◆ **RECORDS SHOWN**
⟨

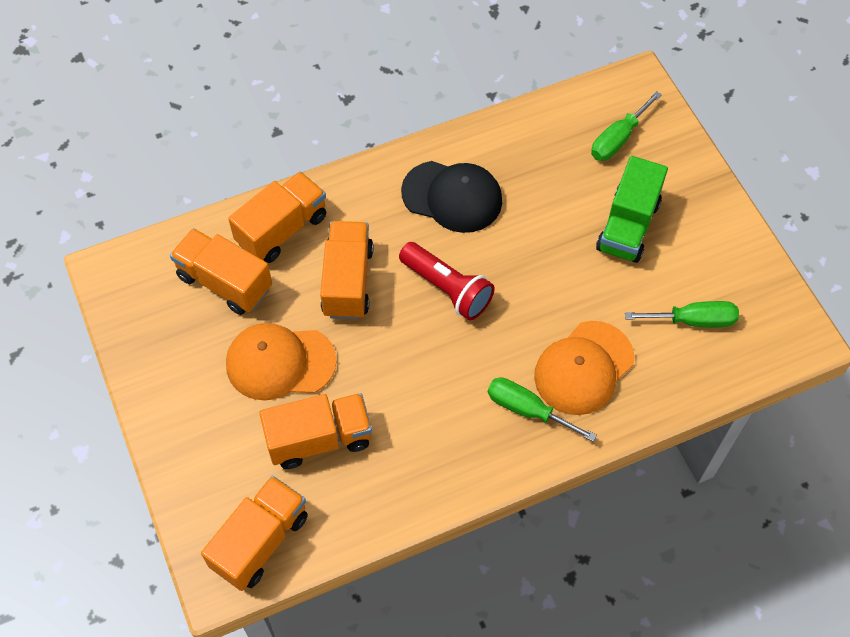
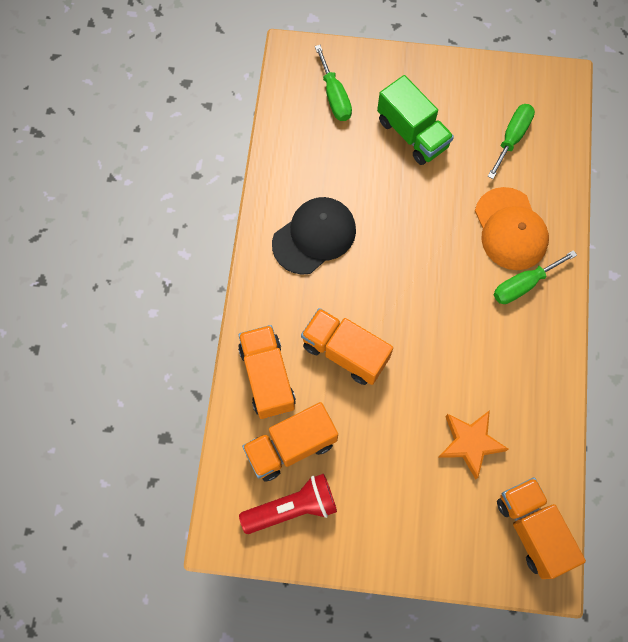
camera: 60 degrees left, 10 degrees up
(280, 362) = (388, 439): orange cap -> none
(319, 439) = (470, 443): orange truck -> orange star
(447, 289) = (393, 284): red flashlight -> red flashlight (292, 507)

⟩
⟨

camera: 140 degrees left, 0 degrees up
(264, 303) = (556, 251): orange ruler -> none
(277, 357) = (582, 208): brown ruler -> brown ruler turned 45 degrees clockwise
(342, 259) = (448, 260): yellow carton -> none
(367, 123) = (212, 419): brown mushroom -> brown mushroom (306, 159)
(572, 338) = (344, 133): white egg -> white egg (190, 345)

⟩
⟨

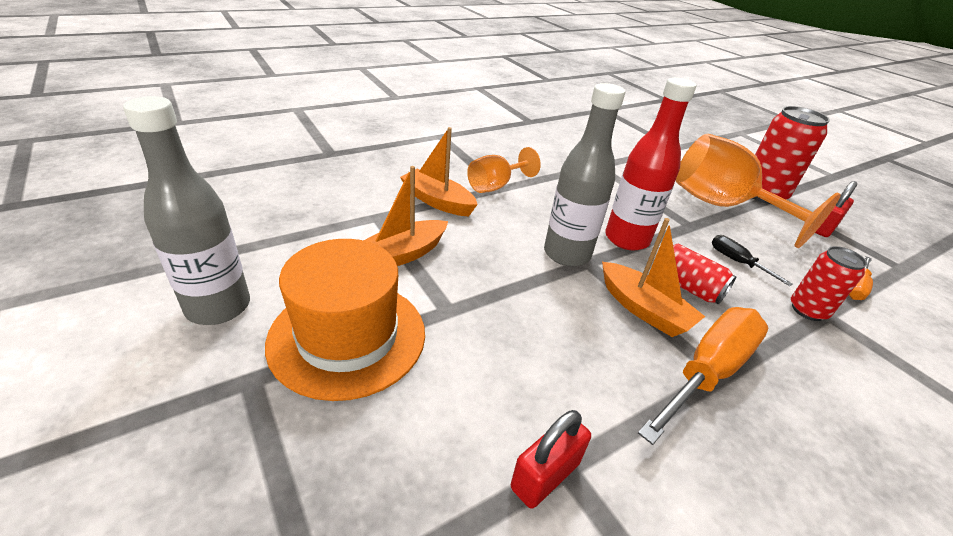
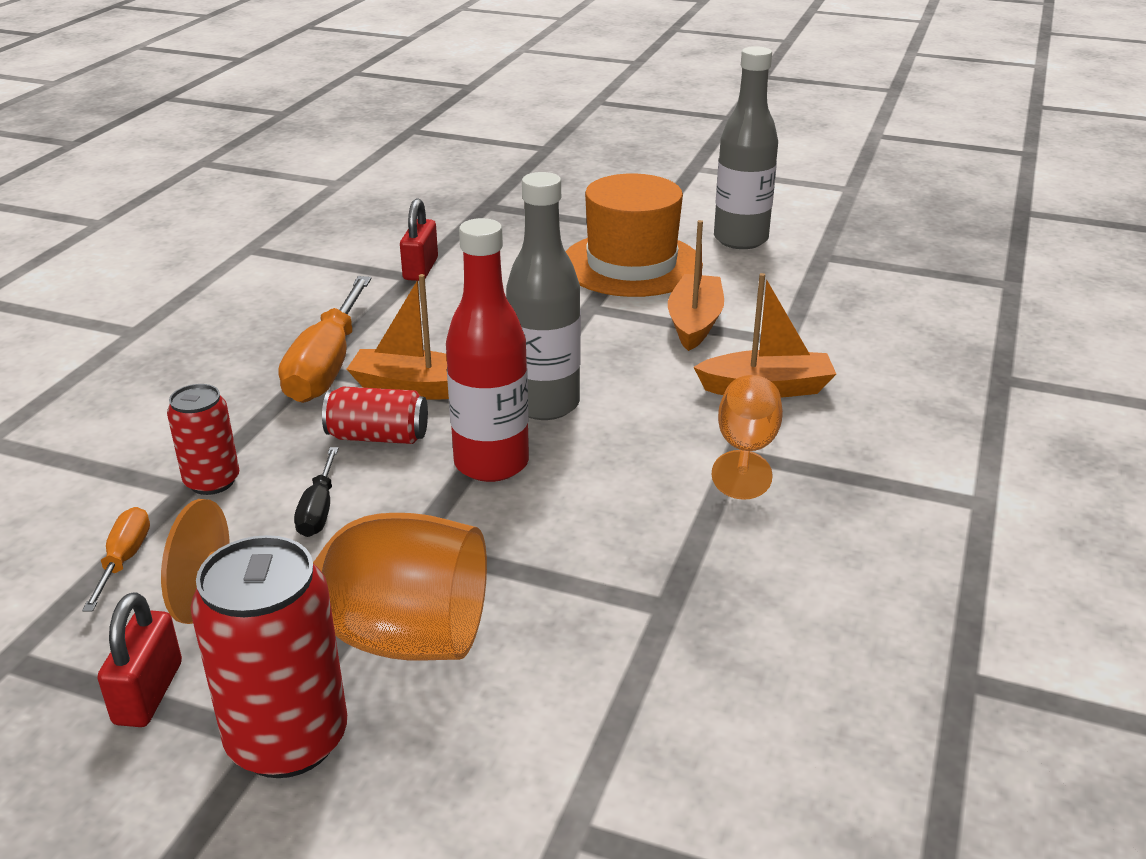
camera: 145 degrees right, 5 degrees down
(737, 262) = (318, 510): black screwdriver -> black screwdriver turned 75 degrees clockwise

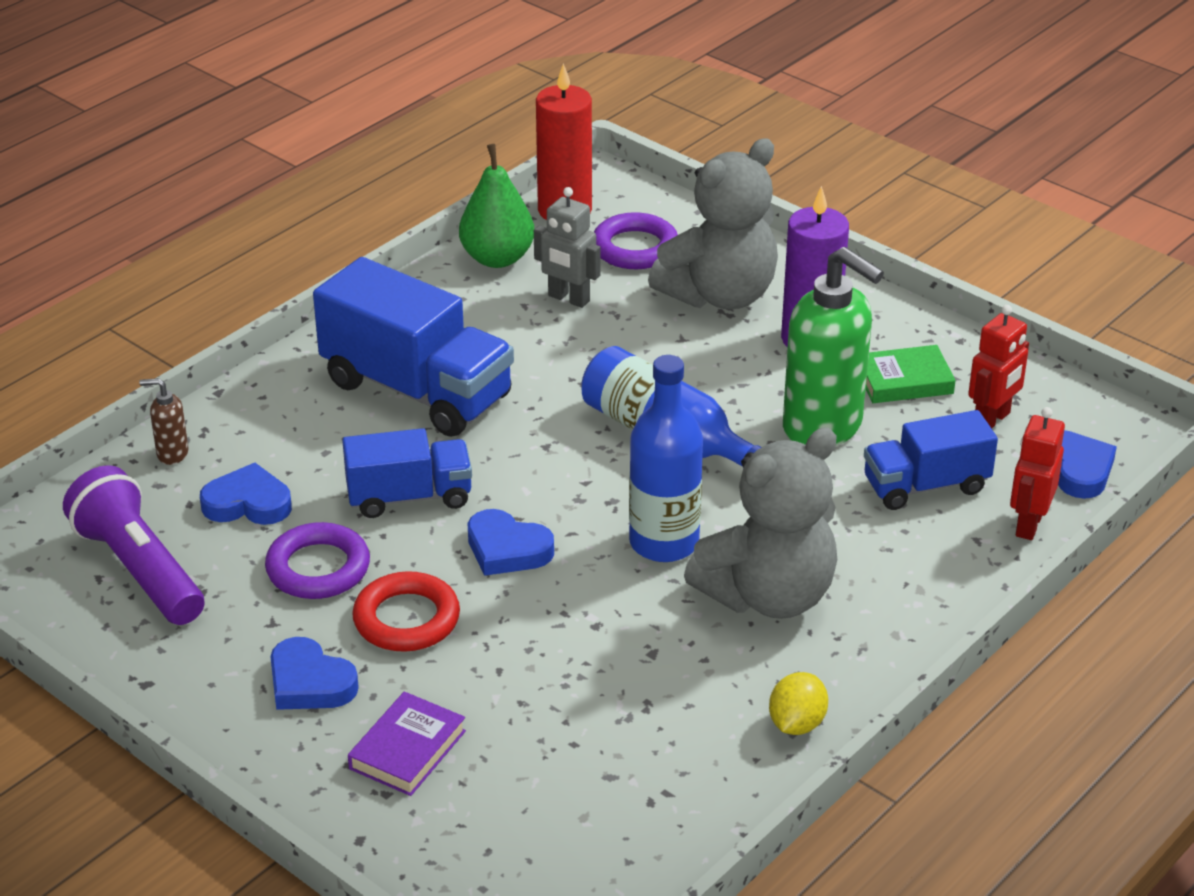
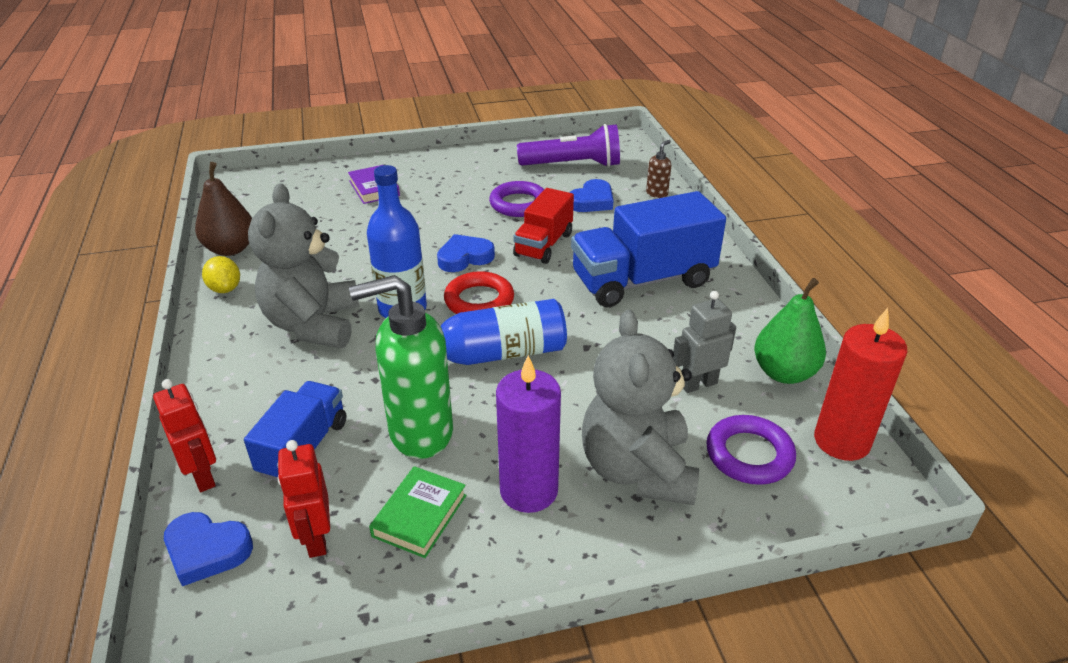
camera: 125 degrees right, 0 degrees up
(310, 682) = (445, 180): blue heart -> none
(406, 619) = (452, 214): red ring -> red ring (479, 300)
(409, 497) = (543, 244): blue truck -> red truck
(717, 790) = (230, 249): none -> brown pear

⟩

◆ **WORK REQUIRED**
Counting only lines above that contain the string "camera", report how many there are and write nothing further.

◆ **ANSWER BELOW**
4